EXERCISE DATA >>
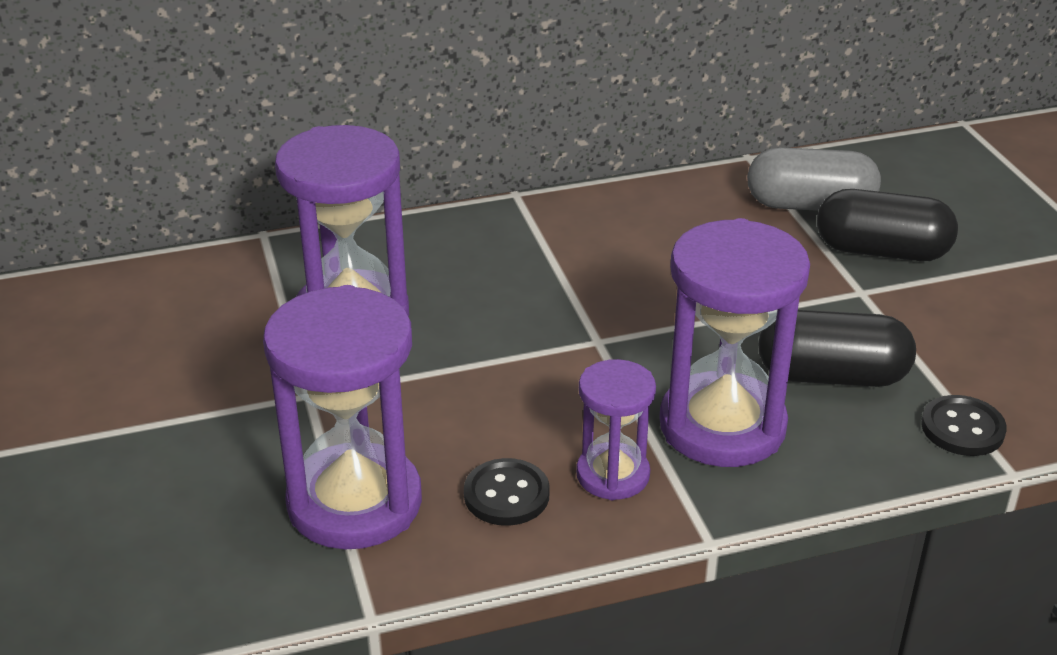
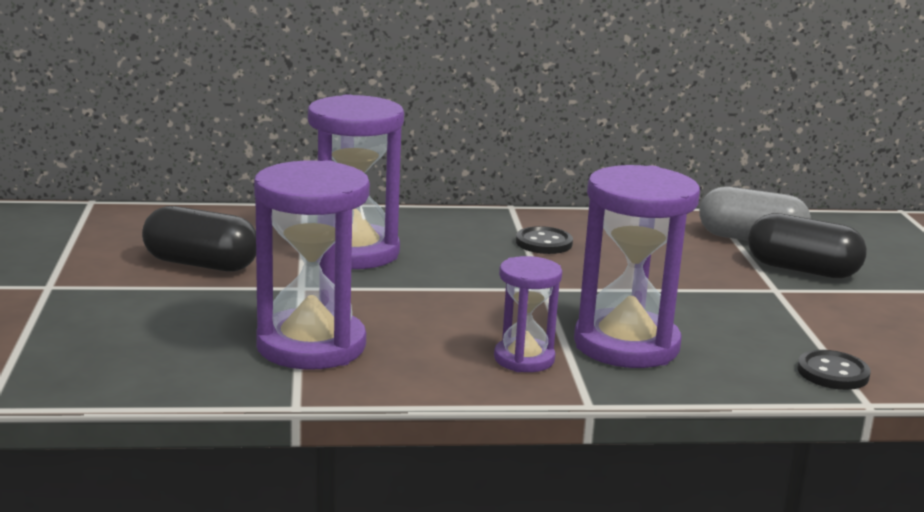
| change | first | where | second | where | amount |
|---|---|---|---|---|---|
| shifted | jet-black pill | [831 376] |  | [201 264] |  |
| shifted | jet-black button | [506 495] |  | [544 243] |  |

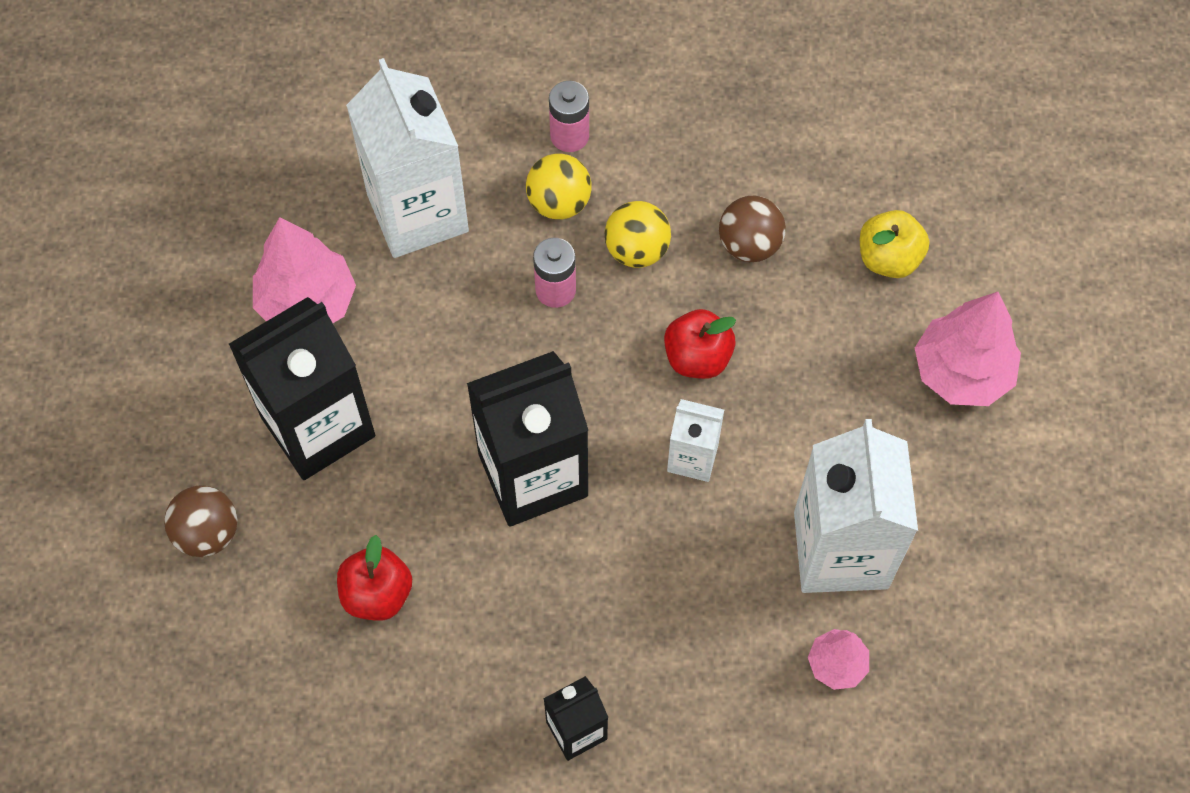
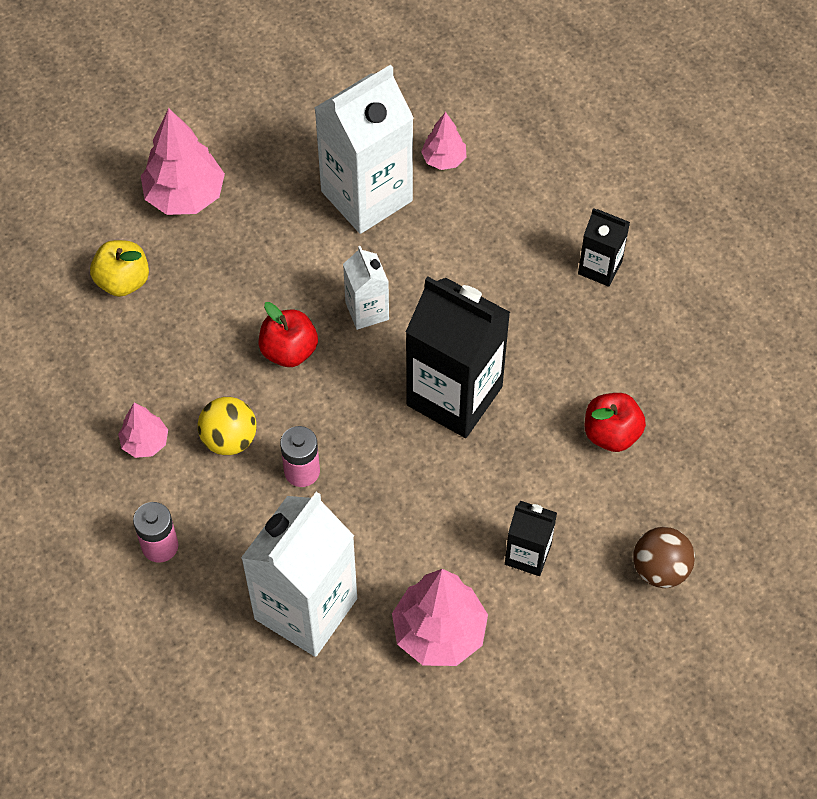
| change | first | where | second | where | amount |
|---|---|---|---|---|---|
| new |  |  | rosy toy tree | [145 443] |  |
| scaled | jet-black juice carton | [318 426] |  | [528 554] | x0.50 |
| gone | golden play ball | [559 202] |  |  |  |
| gone | brown play ball | [749 244] |  |  |  |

ASSIGNED TASK >>
Transcribe all of the records exactly, without reproducing their pictures.

RESPONSE >>
| change | first | where | second | where | amount |
|---|---|---|---|---|---|
| shifted | jet-black pill | [831 376] |  | [201 264] |  |
| shifted | jet-black button | [506 495] |  | [544 243] |  |

| change | first | where | second | where | amount |
|---|---|---|---|---|---|
| new |  |  | rosy toy tree | [145 443] |  |
| scaled | jet-black juice carton | [318 426] |  | [528 554] | x0.50 |
| gone | golden play ball | [559 202] |  |  |  |
| gone | brown play ball | [749 244] |  |  |  |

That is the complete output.